* _WHAT TO PRODUCE_
Every line of the material below should be repeated exactly.

* _RECORDS SHOWN_
════════
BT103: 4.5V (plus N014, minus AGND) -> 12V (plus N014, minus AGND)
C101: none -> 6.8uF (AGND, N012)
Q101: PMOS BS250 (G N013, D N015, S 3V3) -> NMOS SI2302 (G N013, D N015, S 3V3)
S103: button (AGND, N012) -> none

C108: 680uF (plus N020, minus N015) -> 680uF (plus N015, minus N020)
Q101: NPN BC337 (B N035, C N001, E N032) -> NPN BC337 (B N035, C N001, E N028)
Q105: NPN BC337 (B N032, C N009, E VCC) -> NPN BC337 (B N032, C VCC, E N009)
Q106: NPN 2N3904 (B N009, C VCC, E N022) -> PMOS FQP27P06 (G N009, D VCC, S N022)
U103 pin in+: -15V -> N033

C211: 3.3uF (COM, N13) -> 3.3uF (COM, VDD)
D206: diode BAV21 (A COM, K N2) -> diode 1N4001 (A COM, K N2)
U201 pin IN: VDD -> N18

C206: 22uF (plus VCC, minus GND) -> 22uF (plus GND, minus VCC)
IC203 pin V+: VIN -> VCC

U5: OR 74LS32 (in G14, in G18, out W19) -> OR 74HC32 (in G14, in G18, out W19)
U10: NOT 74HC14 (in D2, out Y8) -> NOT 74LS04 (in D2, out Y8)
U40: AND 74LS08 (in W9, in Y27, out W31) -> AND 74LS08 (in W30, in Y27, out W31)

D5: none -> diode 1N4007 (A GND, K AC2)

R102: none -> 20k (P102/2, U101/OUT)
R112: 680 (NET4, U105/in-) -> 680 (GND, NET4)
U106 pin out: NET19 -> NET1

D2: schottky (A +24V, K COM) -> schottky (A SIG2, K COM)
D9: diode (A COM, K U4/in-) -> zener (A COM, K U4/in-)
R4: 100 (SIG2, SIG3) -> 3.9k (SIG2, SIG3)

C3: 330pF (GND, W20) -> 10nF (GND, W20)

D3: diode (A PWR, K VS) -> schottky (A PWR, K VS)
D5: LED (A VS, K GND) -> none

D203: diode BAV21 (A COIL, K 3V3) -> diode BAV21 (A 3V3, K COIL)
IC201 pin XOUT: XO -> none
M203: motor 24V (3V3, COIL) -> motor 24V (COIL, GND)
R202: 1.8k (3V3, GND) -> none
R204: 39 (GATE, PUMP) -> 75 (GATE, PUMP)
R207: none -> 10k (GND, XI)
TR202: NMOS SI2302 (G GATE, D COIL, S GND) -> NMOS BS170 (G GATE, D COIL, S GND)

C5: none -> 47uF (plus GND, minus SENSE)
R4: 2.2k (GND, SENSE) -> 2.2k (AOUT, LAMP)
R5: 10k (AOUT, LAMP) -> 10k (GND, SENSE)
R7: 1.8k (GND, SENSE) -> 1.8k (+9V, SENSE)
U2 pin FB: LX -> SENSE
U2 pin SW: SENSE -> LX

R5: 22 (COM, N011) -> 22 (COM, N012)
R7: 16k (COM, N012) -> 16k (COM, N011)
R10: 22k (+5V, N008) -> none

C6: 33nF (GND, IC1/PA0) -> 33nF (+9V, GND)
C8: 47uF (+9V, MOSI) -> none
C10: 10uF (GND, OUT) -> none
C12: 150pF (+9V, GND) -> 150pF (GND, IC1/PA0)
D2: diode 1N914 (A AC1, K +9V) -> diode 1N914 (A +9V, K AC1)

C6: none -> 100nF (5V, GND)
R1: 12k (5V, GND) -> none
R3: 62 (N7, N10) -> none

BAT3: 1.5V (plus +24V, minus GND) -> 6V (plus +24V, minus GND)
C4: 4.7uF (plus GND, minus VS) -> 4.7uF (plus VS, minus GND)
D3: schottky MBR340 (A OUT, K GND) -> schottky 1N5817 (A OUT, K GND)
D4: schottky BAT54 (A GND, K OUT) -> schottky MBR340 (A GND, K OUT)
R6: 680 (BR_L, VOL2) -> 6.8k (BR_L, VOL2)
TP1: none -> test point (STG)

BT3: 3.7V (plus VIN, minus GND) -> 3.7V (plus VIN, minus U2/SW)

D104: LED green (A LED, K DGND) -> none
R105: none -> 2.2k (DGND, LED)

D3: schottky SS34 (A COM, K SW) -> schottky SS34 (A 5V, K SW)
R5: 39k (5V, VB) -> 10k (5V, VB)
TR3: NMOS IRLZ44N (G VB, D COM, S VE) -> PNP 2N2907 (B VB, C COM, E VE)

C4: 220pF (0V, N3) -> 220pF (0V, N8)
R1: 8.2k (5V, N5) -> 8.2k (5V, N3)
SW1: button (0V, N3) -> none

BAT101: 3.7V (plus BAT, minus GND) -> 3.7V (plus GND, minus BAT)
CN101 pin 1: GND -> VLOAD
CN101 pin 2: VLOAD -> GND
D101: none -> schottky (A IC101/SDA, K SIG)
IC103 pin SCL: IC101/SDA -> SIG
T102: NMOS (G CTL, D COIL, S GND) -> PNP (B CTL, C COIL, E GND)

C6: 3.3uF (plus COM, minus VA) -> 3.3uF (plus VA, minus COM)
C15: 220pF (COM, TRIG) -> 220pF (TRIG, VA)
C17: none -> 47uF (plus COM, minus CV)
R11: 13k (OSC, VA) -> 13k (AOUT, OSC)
════════
* _WRITTEN SOLUTION_
BT103: 4.5V (plus N014, minus AGND) -> 12V (plus N014, minus AGND)
C101: none -> 6.8uF (AGND, N012)
Q101: PMOS BS250 (G N013, D N015, S 3V3) -> NMOS SI2302 (G N013, D N015, S 3V3)
S103: button (AGND, N012) -> none

C108: 680uF (plus N020, minus N015) -> 680uF (plus N015, minus N020)
Q101: NPN BC337 (B N035, C N001, E N032) -> NPN BC337 (B N035, C N001, E N028)
Q105: NPN BC337 (B N032, C N009, E VCC) -> NPN BC337 (B N032, C VCC, E N009)
Q106: NPN 2N3904 (B N009, C VCC, E N022) -> PMOS FQP27P06 (G N009, D VCC, S N022)
U103 pin in+: -15V -> N033

C211: 3.3uF (COM, N13) -> 3.3uF (COM, VDD)
D206: diode BAV21 (A COM, K N2) -> diode 1N4001 (A COM, K N2)
U201 pin IN: VDD -> N18

C206: 22uF (plus VCC, minus GND) -> 22uF (plus GND, minus VCC)
IC203 pin V+: VIN -> VCC

U5: OR 74LS32 (in G14, in G18, out W19) -> OR 74HC32 (in G14, in G18, out W19)
U10: NOT 74HC14 (in D2, out Y8) -> NOT 74LS04 (in D2, out Y8)
U40: AND 74LS08 (in W9, in Y27, out W31) -> AND 74LS08 (in W30, in Y27, out W31)

D5: none -> diode 1N4007 (A GND, K AC2)

R102: none -> 20k (P102/2, U101/OUT)
R112: 680 (NET4, U105/in-) -> 680 (GND, NET4)
U106 pin out: NET19 -> NET1

D2: schottky (A +24V, K COM) -> schottky (A SIG2, K COM)
D9: diode (A COM, K U4/in-) -> zener (A COM, K U4/in-)
R4: 100 (SIG2, SIG3) -> 3.9k (SIG2, SIG3)

C3: 330pF (GND, W20) -> 10nF (GND, W20)

D3: diode (A PWR, K VS) -> schottky (A PWR, K VS)
D5: LED (A VS, K GND) -> none

D203: diode BAV21 (A COIL, K 3V3) -> diode BAV21 (A 3V3, K COIL)
IC201 pin XOUT: XO -> none
M203: motor 24V (3V3, COIL) -> motor 24V (COIL, GND)
R202: 1.8k (3V3, GND) -> none
R204: 39 (GATE, PUMP) -> 75 (GATE, PUMP)
R207: none -> 10k (GND, XI)
TR202: NMOS SI2302 (G GATE, D COIL, S GND) -> NMOS BS170 (G GATE, D COIL, S GND)

C5: none -> 47uF (plus GND, minus SENSE)
R4: 2.2k (GND, SENSE) -> 2.2k (AOUT, LAMP)
R5: 10k (AOUT, LAMP) -> 10k (GND, SENSE)
R7: 1.8k (GND, SENSE) -> 1.8k (+9V, SENSE)
U2 pin FB: LX -> SENSE
U2 pin SW: SENSE -> LX

R5: 22 (COM, N011) -> 22 (COM, N012)
R7: 16k (COM, N012) -> 16k (COM, N011)
R10: 22k (+5V, N008) -> none

C6: 33nF (GND, IC1/PA0) -> 33nF (+9V, GND)
C8: 47uF (+9V, MOSI) -> none
C10: 10uF (GND, OUT) -> none
C12: 150pF (+9V, GND) -> 150pF (GND, IC1/PA0)
D2: diode 1N914 (A AC1, K +9V) -> diode 1N914 (A +9V, K AC1)

C6: none -> 100nF (5V, GND)
R1: 12k (5V, GND) -> none
R3: 62 (N7, N10) -> none

BAT3: 1.5V (plus +24V, minus GND) -> 6V (plus +24V, minus GND)
C4: 4.7uF (plus GND, minus VS) -> 4.7uF (plus VS, minus GND)
D3: schottky MBR340 (A OUT, K GND) -> schottky 1N5817 (A OUT, K GND)
D4: schottky BAT54 (A GND, K OUT) -> schottky MBR340 (A GND, K OUT)
R6: 680 (BR_L, VOL2) -> 6.8k (BR_L, VOL2)
TP1: none -> test point (STG)

BT3: 3.7V (plus VIN, minus GND) -> 3.7V (plus VIN, minus U2/SW)

D104: LED green (A LED, K DGND) -> none
R105: none -> 2.2k (DGND, LED)

D3: schottky SS34 (A COM, K SW) -> schottky SS34 (A 5V, K SW)
R5: 39k (5V, VB) -> 10k (5V, VB)
TR3: NMOS IRLZ44N (G VB, D COM, S VE) -> PNP 2N2907 (B VB, C COM, E VE)

C4: 220pF (0V, N3) -> 220pF (0V, N8)
R1: 8.2k (5V, N5) -> 8.2k (5V, N3)
SW1: button (0V, N3) -> none

BAT101: 3.7V (plus BAT, minus GND) -> 3.7V (plus GND, minus BAT)
CN101 pin 1: GND -> VLOAD
CN101 pin 2: VLOAD -> GND
D101: none -> schottky (A IC101/SDA, K SIG)
IC103 pin SCL: IC101/SDA -> SIG
T102: NMOS (G CTL, D COIL, S GND) -> PNP (B CTL, C COIL, E GND)

C6: 3.3uF (plus COM, minus VA) -> 3.3uF (plus VA, minus COM)
C15: 220pF (COM, TRIG) -> 220pF (TRIG, VA)
C17: none -> 47uF (plus COM, minus CV)
R11: 13k (OSC, VA) -> 13k (AOUT, OSC)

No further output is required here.